> Exercise objective:
Find the string "MOSI" in the entries and copy each line that has it.

> Records for this exercise:
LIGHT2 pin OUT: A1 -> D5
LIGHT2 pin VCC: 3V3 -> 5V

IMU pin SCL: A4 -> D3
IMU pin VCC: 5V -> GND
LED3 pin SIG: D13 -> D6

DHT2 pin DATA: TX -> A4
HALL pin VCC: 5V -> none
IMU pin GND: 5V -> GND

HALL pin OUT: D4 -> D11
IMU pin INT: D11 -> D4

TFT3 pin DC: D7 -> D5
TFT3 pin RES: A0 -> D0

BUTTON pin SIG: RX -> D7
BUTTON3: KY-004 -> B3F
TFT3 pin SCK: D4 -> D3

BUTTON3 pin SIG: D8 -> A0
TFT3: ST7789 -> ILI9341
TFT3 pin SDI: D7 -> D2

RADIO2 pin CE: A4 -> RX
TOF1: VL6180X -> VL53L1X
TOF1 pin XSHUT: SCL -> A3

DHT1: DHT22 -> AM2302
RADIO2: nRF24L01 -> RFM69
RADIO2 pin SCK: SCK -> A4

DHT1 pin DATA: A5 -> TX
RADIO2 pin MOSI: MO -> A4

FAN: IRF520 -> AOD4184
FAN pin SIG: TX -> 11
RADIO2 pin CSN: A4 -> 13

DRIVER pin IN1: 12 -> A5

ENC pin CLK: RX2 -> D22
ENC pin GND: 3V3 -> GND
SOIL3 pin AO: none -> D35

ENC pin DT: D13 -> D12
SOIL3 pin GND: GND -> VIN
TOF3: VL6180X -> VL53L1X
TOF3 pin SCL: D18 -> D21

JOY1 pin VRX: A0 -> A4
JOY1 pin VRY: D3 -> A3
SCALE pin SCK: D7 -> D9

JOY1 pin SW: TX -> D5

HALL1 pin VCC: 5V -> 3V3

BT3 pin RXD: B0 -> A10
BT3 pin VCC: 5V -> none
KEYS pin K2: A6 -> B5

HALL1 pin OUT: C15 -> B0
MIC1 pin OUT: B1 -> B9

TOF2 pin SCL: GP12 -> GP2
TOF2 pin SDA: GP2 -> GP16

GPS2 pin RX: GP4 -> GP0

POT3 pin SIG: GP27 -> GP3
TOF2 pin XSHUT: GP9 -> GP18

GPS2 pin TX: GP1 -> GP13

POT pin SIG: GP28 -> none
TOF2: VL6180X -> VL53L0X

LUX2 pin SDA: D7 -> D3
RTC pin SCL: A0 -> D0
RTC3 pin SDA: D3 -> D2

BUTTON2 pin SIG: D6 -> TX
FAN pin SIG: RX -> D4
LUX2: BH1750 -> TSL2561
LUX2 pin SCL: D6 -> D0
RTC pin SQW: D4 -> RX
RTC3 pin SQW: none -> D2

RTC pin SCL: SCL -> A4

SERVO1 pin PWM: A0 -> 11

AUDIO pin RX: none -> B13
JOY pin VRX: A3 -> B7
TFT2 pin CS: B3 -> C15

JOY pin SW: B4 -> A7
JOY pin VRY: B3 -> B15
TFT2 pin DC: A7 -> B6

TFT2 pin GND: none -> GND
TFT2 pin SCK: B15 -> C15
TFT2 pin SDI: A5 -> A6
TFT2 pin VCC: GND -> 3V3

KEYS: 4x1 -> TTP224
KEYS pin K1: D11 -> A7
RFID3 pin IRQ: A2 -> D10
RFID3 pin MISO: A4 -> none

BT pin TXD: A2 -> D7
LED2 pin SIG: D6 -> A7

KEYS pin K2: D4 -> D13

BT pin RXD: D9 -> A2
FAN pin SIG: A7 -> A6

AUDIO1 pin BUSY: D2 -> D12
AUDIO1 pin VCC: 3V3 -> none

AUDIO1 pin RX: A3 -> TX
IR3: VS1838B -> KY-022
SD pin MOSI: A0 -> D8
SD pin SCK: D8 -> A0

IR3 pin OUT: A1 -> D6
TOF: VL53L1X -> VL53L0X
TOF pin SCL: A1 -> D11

> Your solution:
RADIO2 pin MOSI: MO -> A4
SD pin MOSI: A0 -> D8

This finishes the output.